Exercise brief: Rewrite the data from the line with "purple pentagon: rotated 25" through the end, swapping "purple" for "violet" and leaving everything else unchanged. Leave the pictures out of your answer.

(Dataset records)
--- start ---
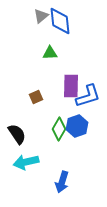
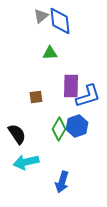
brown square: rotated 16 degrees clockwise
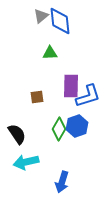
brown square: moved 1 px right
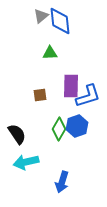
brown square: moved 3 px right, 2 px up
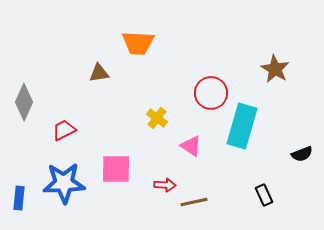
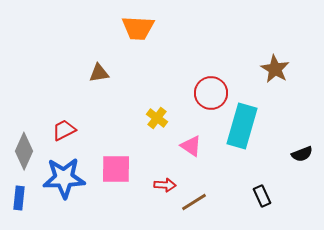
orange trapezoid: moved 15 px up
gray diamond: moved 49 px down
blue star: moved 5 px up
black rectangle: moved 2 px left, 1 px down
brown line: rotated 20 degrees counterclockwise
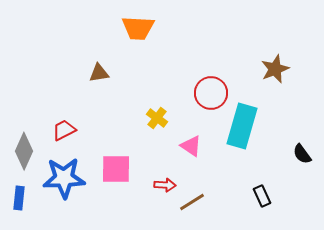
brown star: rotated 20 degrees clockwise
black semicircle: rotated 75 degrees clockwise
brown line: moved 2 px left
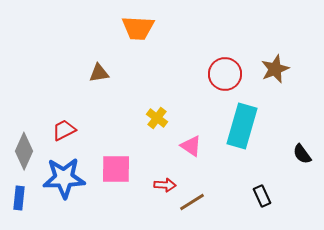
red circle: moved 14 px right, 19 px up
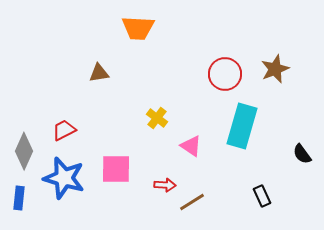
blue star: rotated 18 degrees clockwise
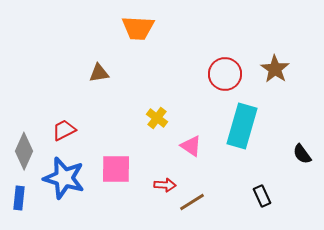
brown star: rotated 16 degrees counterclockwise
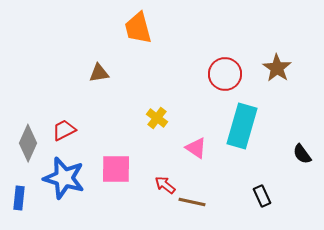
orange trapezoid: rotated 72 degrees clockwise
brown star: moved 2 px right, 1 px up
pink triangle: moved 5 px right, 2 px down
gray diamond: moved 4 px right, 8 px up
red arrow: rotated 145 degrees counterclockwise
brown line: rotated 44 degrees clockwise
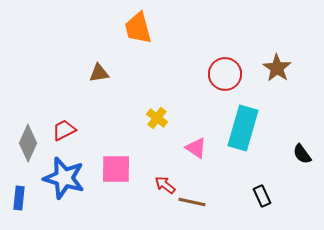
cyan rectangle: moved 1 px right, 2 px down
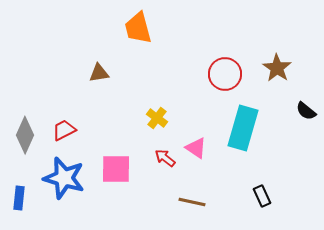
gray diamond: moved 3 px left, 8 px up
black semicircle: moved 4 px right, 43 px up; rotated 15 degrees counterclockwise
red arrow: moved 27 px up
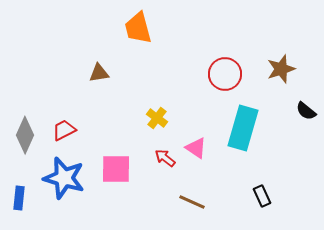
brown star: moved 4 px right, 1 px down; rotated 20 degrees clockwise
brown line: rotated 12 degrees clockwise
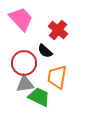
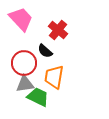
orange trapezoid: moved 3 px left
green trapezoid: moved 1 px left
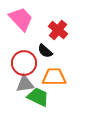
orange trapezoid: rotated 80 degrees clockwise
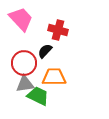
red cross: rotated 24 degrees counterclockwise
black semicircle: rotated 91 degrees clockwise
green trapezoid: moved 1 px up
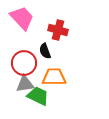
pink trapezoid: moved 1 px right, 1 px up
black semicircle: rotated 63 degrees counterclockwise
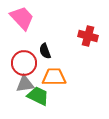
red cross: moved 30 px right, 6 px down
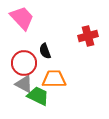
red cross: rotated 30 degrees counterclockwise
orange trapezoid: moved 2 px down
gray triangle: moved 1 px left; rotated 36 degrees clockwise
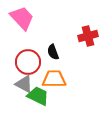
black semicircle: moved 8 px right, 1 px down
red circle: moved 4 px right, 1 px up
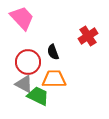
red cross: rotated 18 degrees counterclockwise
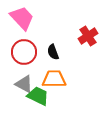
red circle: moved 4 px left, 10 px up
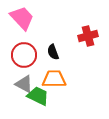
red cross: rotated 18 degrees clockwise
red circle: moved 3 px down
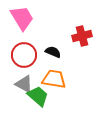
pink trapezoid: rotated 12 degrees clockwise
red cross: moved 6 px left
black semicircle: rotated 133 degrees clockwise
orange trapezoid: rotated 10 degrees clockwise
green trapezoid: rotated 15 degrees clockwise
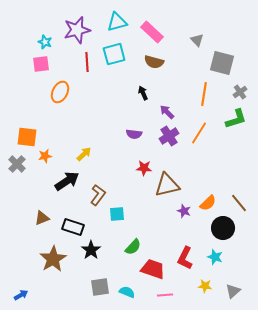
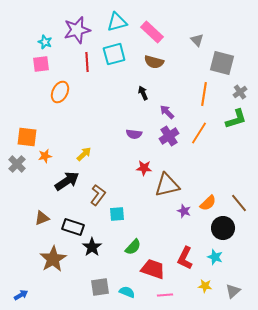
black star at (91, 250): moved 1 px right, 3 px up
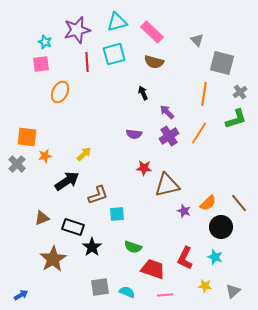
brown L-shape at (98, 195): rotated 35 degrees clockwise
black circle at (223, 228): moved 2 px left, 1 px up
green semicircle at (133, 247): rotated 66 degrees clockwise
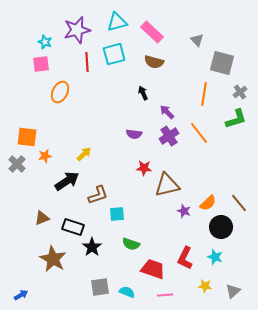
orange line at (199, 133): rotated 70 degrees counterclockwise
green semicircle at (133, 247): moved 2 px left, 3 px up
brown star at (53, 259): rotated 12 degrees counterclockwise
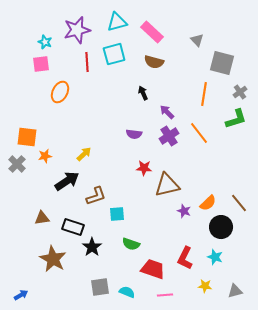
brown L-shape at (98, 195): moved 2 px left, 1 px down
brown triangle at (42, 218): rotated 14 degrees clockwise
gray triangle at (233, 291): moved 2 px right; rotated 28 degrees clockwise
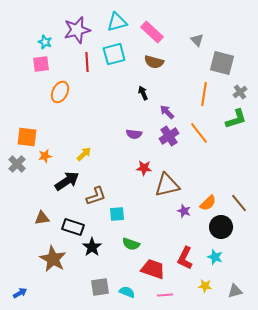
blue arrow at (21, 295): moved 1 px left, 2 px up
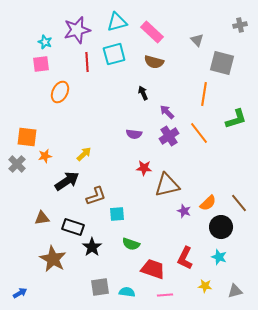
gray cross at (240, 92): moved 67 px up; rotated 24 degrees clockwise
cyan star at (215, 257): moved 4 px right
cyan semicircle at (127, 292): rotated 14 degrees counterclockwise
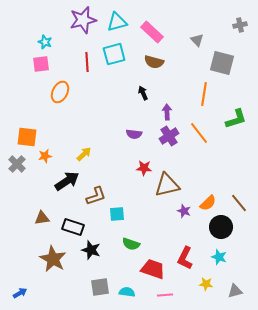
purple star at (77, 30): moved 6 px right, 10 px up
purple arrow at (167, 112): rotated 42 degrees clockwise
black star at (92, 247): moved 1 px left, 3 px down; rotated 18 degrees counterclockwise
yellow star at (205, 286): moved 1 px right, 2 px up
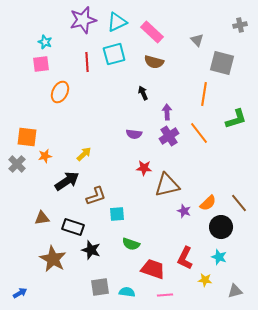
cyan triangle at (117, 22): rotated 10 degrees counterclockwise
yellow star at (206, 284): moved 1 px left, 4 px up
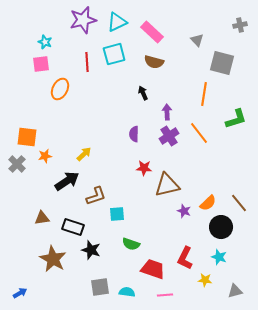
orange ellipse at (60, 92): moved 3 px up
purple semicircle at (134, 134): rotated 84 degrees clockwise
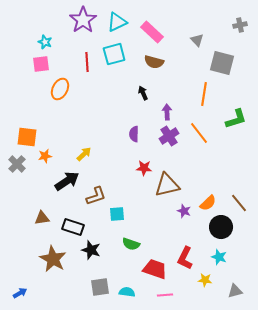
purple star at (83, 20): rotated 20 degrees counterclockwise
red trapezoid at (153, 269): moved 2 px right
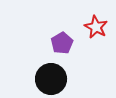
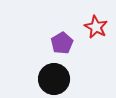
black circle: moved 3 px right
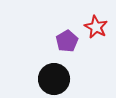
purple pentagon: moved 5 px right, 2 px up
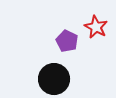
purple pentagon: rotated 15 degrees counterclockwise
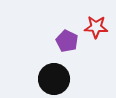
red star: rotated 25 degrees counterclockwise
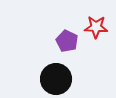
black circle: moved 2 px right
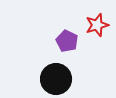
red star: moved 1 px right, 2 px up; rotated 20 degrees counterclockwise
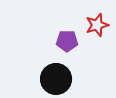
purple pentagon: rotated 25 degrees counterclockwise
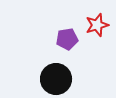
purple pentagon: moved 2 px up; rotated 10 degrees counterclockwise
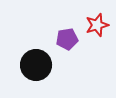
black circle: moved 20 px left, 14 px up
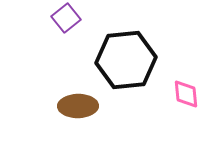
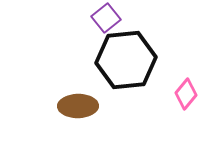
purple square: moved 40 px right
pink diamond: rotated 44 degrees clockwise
--- end ---
Written response:
violet pentagon: rotated 25 degrees counterclockwise
violet pentagon: moved 2 px up; rotated 10 degrees counterclockwise
black circle: moved 20 px left, 14 px up
violet square: moved 40 px right
pink diamond: rotated 44 degrees clockwise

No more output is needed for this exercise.